** Opening INPUT DATA block **

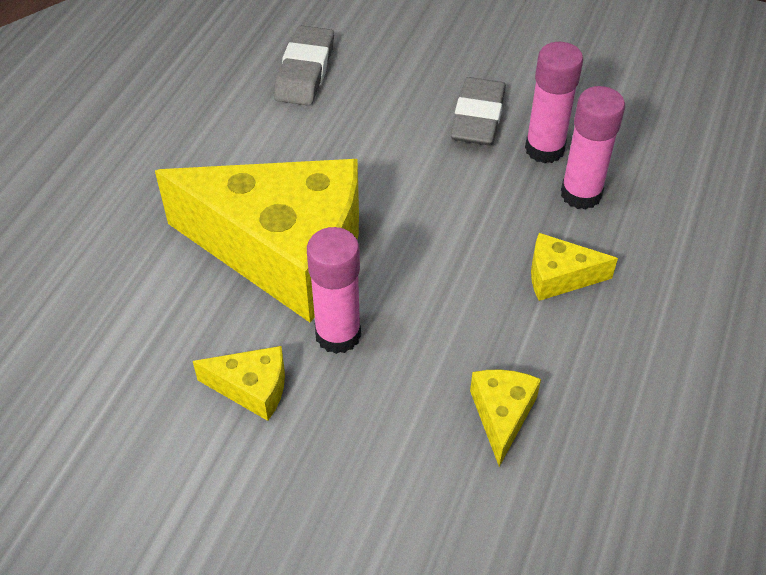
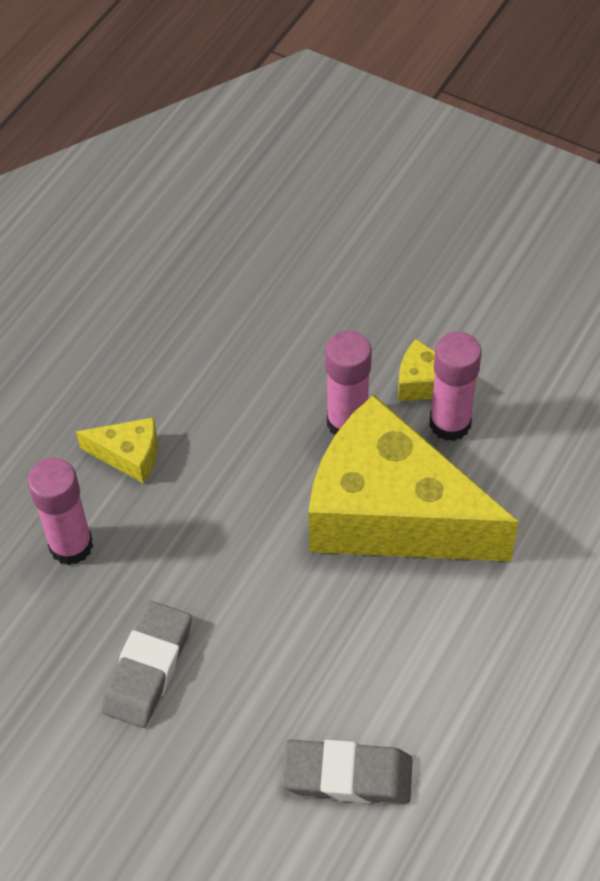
camera: 170 degrees left, 5 degrees up
(305, 71) = (347, 775): grey eraser -> grey eraser turned 75 degrees clockwise
(502, 415) = (221, 339): yellow cheese -> none
(544, 149) = (87, 610): pink glue stick -> pink glue stick (450, 423)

** Closing INPUT DATA block **

## PROBLEM DETAILS
Copy all the material exactly; omit images.

## WRITTEN ANSWER
camera: 170 degrees left, 5 degrees up
(305, 71) = (347, 775): grey eraser -> grey eraser turned 75 degrees clockwise
(502, 415) = (221, 339): yellow cheese -> none
(544, 149) = (87, 610): pink glue stick -> pink glue stick (450, 423)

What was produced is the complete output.